Start RAW RECORDS

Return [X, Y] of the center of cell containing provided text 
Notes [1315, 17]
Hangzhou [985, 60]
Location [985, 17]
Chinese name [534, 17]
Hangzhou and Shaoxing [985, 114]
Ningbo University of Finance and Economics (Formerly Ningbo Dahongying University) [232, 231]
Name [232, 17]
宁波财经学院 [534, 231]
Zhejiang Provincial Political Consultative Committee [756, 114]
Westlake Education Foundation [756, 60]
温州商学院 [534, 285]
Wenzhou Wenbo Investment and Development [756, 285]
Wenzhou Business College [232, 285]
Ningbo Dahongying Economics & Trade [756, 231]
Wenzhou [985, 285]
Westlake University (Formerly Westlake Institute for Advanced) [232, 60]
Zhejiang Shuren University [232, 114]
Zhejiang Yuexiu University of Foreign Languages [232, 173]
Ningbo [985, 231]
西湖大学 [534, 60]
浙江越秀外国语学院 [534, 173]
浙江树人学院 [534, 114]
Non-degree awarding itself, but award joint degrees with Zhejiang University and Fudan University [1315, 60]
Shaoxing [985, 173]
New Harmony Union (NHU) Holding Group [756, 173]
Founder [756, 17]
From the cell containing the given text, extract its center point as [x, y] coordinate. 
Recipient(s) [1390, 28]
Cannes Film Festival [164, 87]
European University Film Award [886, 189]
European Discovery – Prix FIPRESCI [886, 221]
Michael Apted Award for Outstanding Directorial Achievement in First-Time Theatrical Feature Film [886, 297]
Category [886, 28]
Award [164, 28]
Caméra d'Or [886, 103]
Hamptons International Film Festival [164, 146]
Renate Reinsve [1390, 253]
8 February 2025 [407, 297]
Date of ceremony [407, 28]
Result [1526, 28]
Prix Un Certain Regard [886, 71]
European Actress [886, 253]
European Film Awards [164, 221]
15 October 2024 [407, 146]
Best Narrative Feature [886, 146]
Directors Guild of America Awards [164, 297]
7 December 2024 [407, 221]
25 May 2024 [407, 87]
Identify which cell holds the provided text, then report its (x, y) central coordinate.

End RAW RECORDS

* _WORK INSTRUCTIONS_: Please repeat the records word for word, starting at the very beginning and ending at the line that contains "Zhejiang Provincial Political", with that line included.

* _THE OUTPUT_:
Return [X, Y] of the center of cell containing provided text 
Notes [1315, 17]
Hangzhou [985, 60]
Location [985, 17]
Chinese name [534, 17]
Hangzhou and Shaoxing [985, 114]
Ningbo University of Finance and Economics (Formerly Ningbo Dahongying University) [232, 231]
Name [232, 17]
宁波财经学院 [534, 231]
Zhejiang Provincial Political Consultative Committee [756, 114]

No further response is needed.